**DATA TO USE**
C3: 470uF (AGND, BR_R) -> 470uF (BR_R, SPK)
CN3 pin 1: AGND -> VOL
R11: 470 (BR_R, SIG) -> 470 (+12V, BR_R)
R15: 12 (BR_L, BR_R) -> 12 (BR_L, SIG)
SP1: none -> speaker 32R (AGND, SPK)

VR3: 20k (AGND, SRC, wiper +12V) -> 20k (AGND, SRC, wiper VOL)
* * *
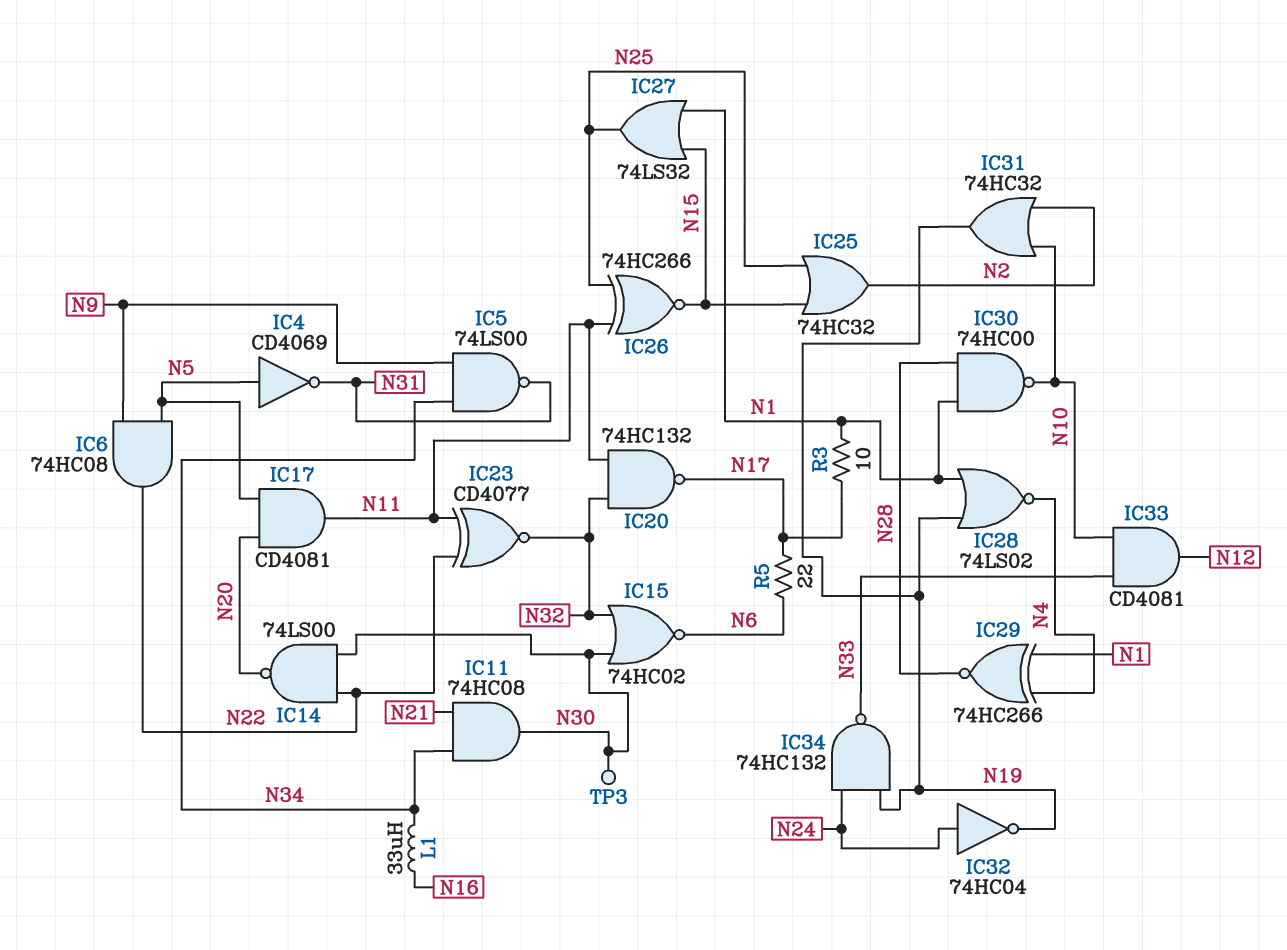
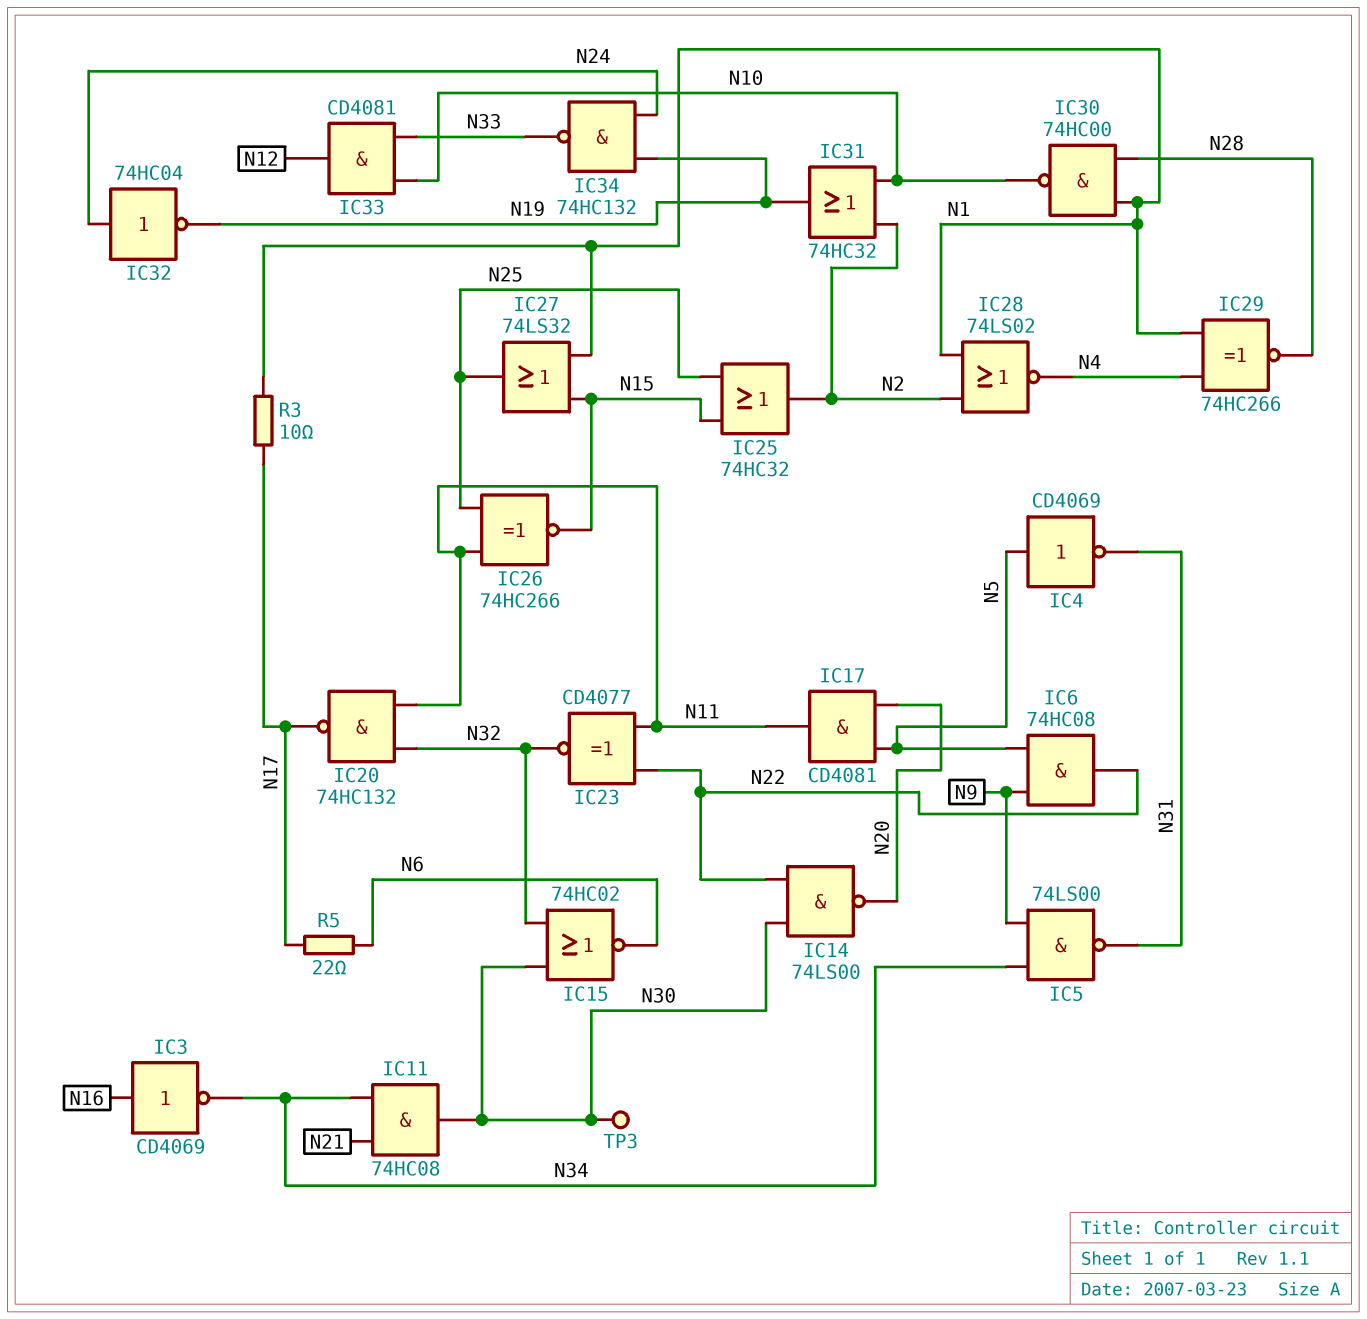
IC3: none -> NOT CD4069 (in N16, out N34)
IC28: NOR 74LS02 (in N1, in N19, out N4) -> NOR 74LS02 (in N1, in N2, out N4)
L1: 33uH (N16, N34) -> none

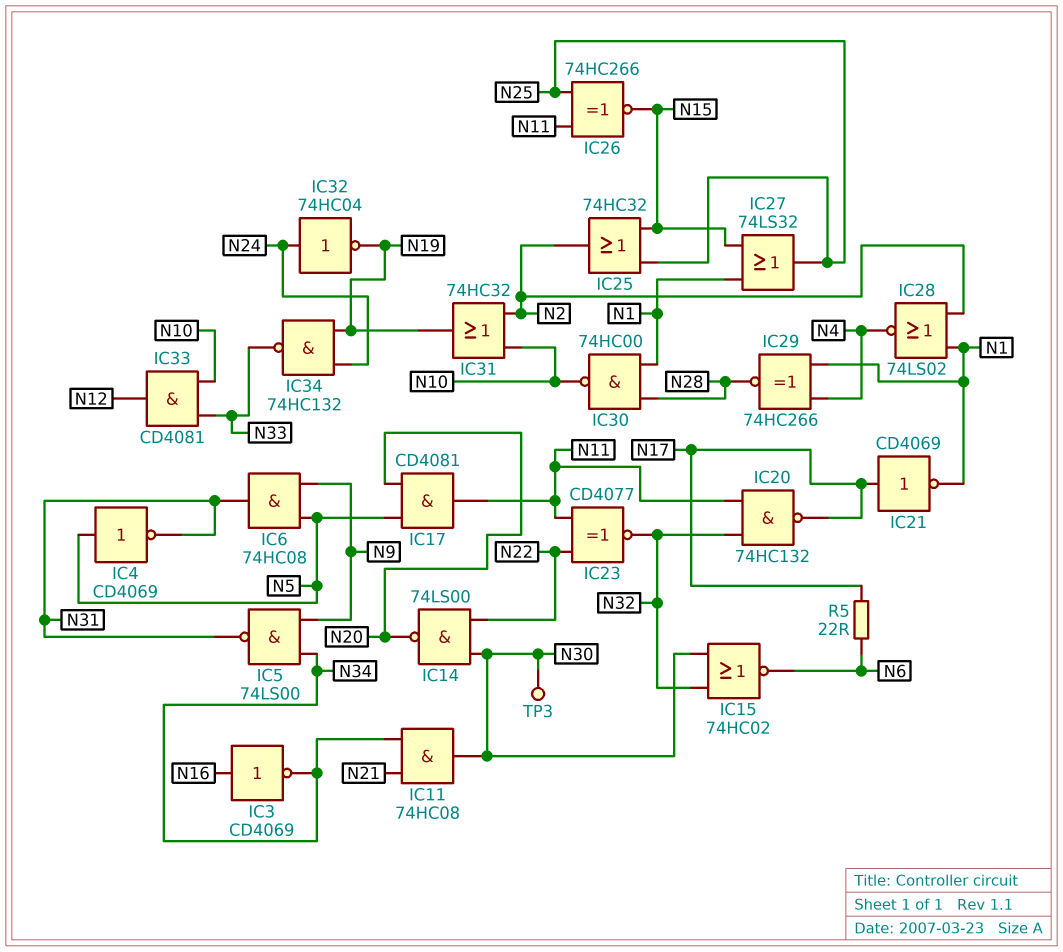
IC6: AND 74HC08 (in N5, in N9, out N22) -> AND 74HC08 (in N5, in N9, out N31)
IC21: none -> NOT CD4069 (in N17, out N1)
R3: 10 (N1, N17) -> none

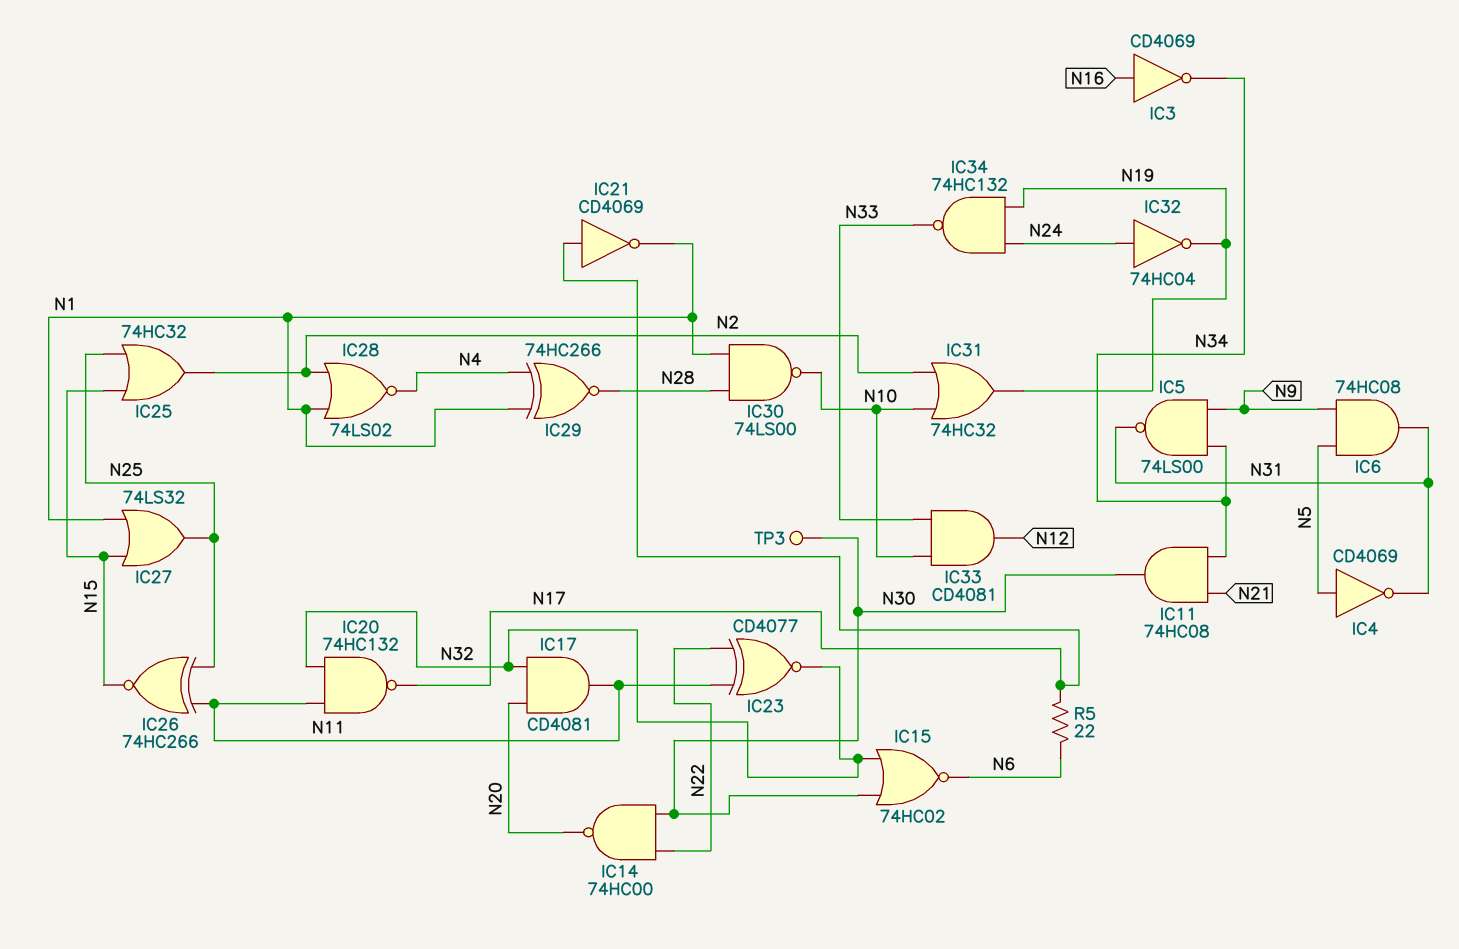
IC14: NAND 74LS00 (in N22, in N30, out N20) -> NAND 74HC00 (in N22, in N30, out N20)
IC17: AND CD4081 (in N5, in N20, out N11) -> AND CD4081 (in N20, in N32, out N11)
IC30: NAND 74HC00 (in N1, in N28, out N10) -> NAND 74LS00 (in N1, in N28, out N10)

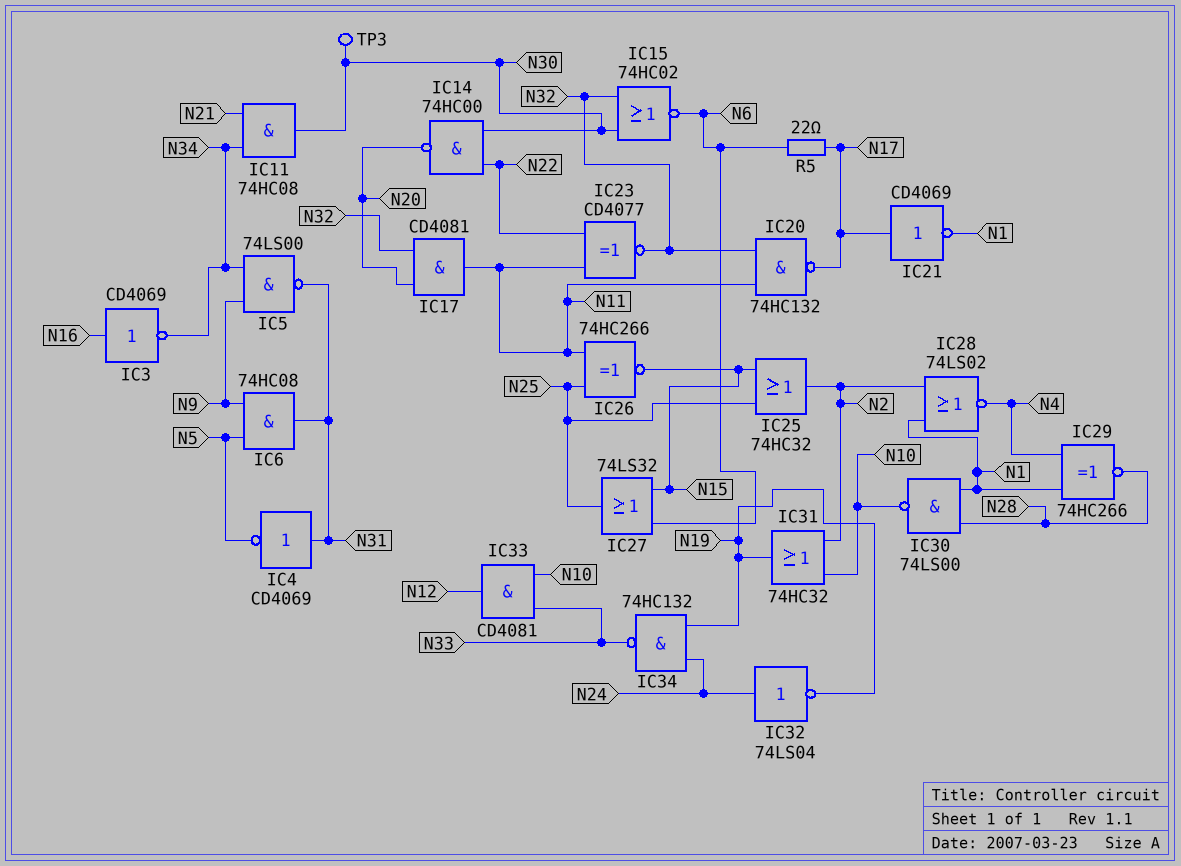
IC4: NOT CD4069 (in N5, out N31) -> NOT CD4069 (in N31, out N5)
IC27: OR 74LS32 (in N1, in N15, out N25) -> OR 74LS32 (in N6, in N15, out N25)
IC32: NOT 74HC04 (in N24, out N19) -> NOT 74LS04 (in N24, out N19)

**EXERCISE OBJECTIVE**
Every line above from the line with "R11: 470 (BR_R, SIG) -> 470 (+12V, BR_R)" to the line with "VR3: 20k (AGND, SRC, wiper", inclusive, must be returned exactly; no other line belongs in the reply.

**YOUR SOLUTION**
R11: 470 (BR_R, SIG) -> 470 (+12V, BR_R)
R15: 12 (BR_L, BR_R) -> 12 (BR_L, SIG)
SP1: none -> speaker 32R (AGND, SPK)

VR3: 20k (AGND, SRC, wiper +12V) -> 20k (AGND, SRC, wiper VOL)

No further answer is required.